> Aim of the task
Your reply should hold every record exactly as given, with no pictures in it.

> Listed entries
+ + +
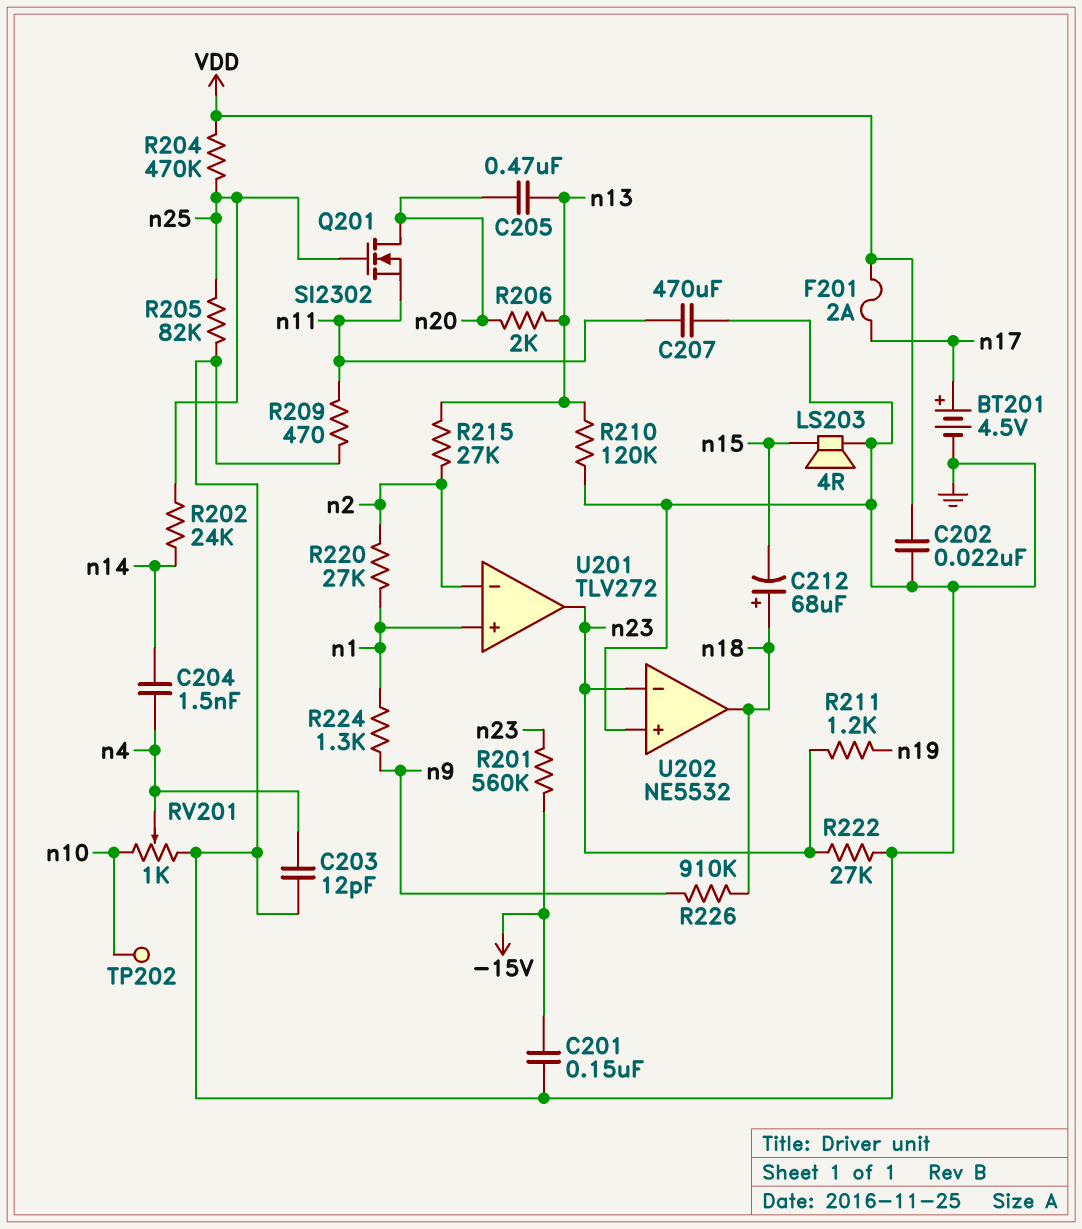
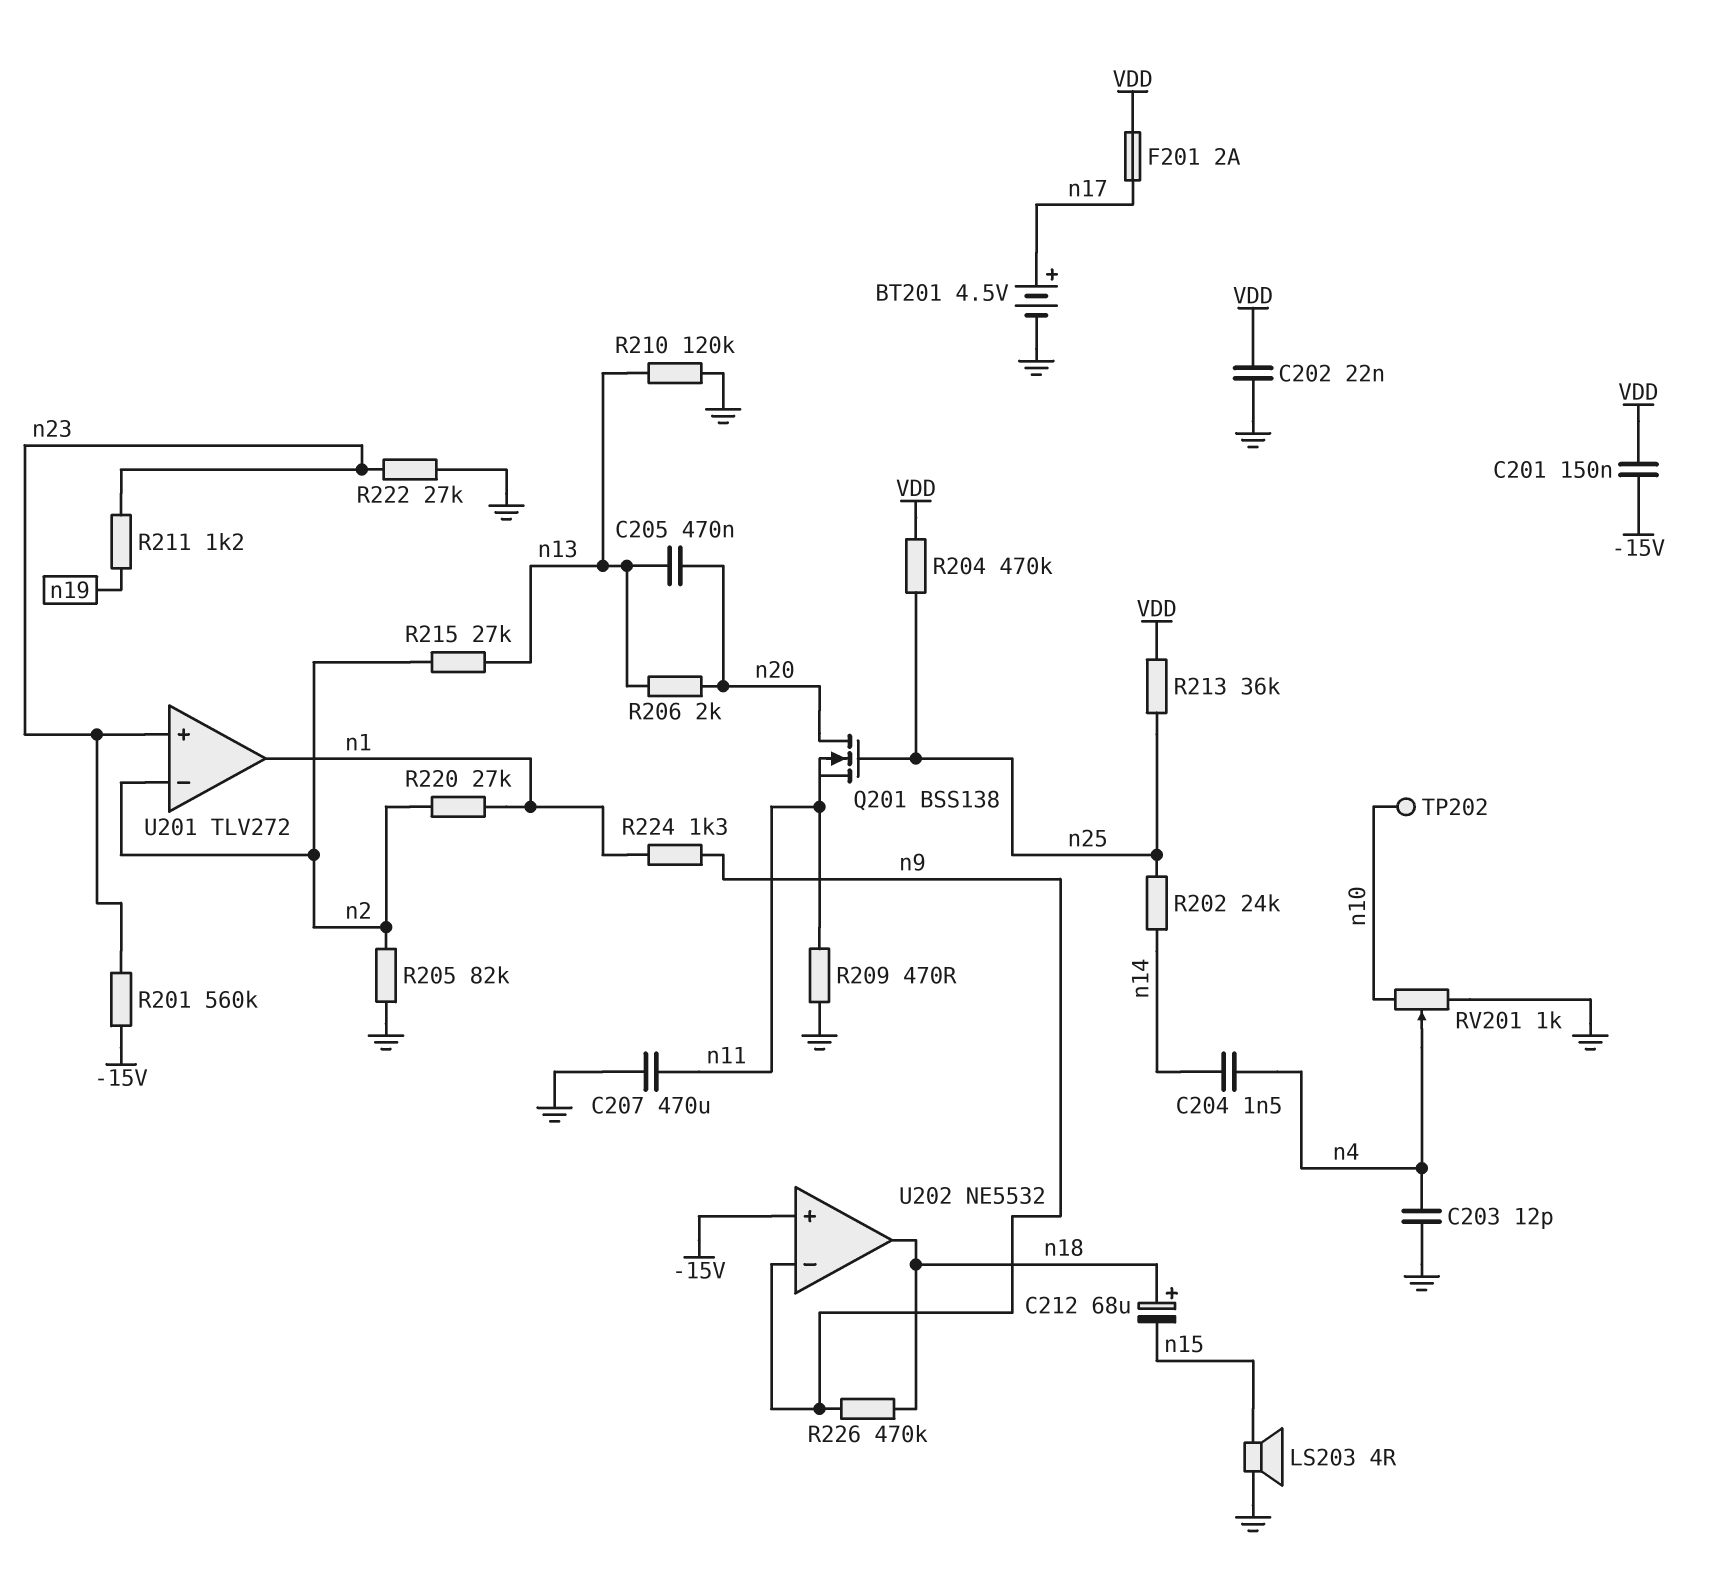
C201: 150nF (-15V, GND) -> 150nF (-15V, VDD)
Q201: NMOS SI2302 (G n25, D n20, S n11) -> NMOS BSS138 (G n25, D n20, S n11)
R205: 82k (GND, n25) -> 82k (GND, n2)
R213: none -> 36k (VDD, n25)
R226: 910k (n9, n18) -> 470k (n9, n18)
U201 pin in+: n1 -> n23
U201 pin out: n23 -> n1
U202 pin in+: GND -> -15V
U202 pin in-: n23 -> n9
+ + +
> Your solution
C201: 150nF (-15V, GND) -> 150nF (-15V, VDD)
Q201: NMOS SI2302 (G n25, D n20, S n11) -> NMOS BSS138 (G n25, D n20, S n11)
R205: 82k (GND, n25) -> 82k (GND, n2)
R213: none -> 36k (VDD, n25)
R226: 910k (n9, n18) -> 470k (n9, n18)
U201 pin in+: n1 -> n23
U201 pin out: n23 -> n1
U202 pin in+: GND -> -15V
U202 pin in-: n23 -> n9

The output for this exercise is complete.